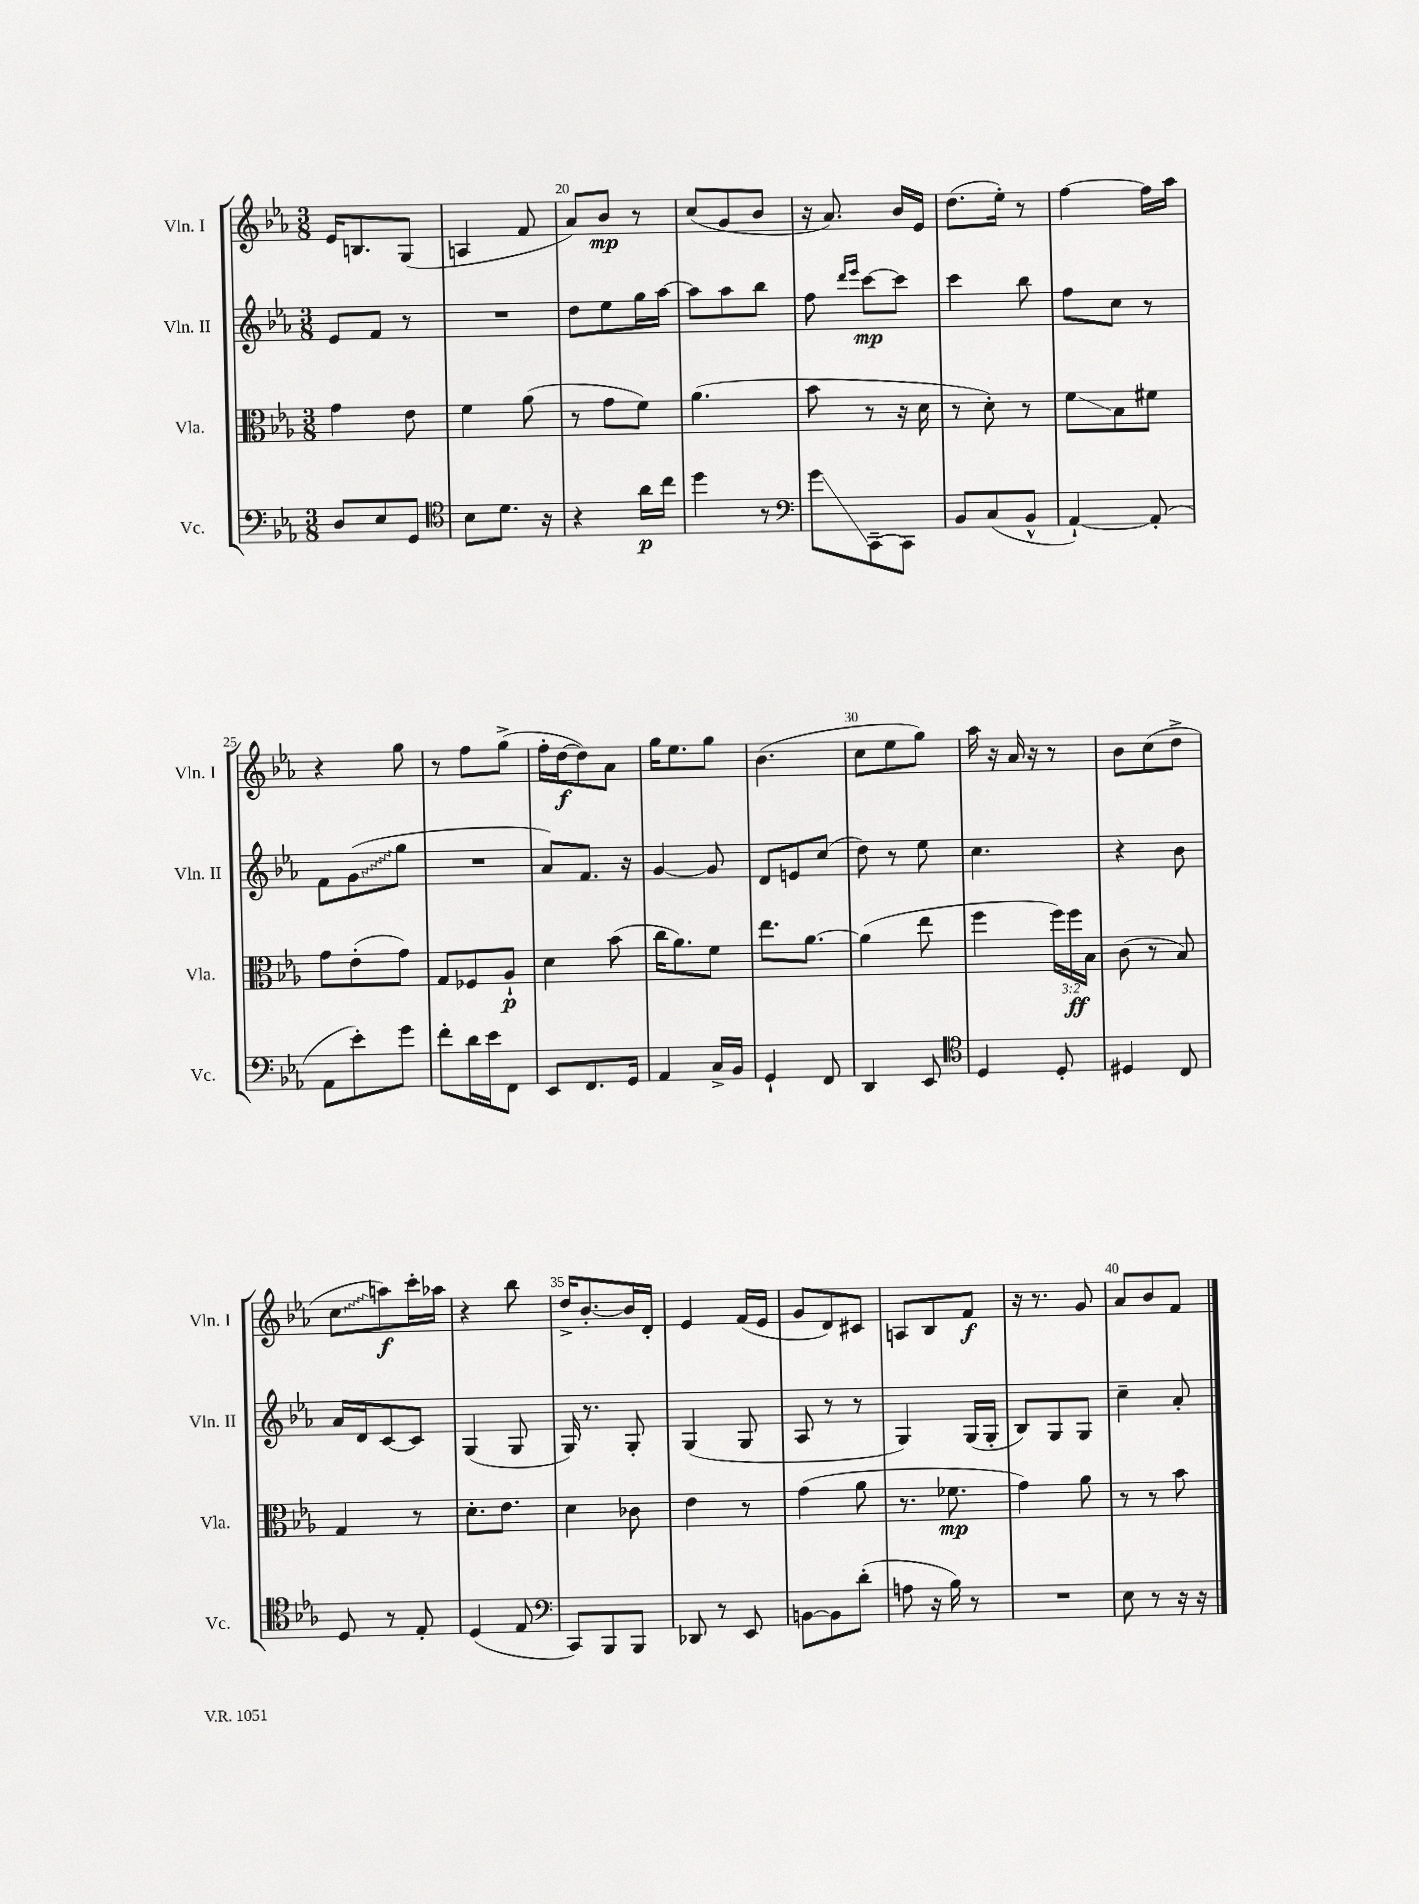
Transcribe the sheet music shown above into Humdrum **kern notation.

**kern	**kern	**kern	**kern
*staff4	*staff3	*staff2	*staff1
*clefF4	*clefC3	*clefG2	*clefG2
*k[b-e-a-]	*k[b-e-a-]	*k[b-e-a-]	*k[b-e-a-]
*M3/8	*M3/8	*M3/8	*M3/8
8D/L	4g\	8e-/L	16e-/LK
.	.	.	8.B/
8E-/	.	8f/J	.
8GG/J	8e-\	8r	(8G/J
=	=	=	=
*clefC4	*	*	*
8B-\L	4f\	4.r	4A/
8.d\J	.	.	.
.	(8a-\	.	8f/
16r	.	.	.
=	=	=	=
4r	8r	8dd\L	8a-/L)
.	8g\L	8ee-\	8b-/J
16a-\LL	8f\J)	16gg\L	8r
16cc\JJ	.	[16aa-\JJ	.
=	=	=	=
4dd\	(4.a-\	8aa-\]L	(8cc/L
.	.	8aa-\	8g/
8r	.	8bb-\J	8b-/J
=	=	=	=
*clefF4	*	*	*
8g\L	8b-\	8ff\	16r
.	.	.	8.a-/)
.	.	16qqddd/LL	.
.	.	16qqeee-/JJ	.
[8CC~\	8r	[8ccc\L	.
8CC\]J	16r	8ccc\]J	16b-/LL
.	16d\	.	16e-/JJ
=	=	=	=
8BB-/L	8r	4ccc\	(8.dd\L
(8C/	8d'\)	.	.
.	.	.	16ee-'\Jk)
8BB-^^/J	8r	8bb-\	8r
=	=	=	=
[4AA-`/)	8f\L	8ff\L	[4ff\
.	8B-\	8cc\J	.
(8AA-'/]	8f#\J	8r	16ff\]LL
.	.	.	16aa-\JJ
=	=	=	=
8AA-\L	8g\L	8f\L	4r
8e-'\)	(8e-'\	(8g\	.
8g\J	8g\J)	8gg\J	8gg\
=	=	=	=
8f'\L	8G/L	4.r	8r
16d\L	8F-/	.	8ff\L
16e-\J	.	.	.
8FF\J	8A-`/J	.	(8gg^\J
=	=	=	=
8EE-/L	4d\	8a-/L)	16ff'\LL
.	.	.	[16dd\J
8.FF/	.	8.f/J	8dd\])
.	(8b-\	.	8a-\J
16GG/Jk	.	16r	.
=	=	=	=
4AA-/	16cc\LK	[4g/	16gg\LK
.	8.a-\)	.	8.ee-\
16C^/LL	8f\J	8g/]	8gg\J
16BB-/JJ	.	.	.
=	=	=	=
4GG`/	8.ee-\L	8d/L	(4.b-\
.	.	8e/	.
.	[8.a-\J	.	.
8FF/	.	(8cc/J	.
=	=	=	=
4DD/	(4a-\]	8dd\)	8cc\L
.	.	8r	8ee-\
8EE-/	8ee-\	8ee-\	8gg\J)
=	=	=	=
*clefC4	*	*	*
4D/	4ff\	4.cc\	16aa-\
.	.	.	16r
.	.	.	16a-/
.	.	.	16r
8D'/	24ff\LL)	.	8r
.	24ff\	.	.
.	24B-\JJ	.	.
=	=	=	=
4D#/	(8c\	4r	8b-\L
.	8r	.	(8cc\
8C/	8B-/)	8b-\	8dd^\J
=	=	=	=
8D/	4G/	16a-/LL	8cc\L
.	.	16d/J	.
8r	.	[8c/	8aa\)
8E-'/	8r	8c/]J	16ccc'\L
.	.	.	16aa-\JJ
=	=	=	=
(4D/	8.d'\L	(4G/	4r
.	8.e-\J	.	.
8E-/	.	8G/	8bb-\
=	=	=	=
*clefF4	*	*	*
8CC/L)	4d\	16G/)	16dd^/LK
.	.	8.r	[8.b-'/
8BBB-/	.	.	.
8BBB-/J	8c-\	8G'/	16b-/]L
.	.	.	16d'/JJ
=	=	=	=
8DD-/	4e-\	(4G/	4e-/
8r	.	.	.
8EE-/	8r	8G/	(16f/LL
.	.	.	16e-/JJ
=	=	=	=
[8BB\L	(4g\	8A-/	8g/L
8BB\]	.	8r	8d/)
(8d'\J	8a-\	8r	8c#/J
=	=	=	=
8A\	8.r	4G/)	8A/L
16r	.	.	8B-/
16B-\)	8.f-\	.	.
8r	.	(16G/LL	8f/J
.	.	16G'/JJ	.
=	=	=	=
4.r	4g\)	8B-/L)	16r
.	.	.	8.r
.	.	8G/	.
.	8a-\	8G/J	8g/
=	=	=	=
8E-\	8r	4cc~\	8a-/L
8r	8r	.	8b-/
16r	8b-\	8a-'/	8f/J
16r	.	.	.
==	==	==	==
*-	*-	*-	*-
○ ○ ○ ○ ○ ○ ○
• **WHAT TO WORK ON**: Copy out every line above that contains the string "kern", keeping each line unchanged.

• **ANSWER TO THE EXERCISE**:
Transcribe the sheet music shown above into Humdrum **kern notation.
**kern	**kern	**kern	**kern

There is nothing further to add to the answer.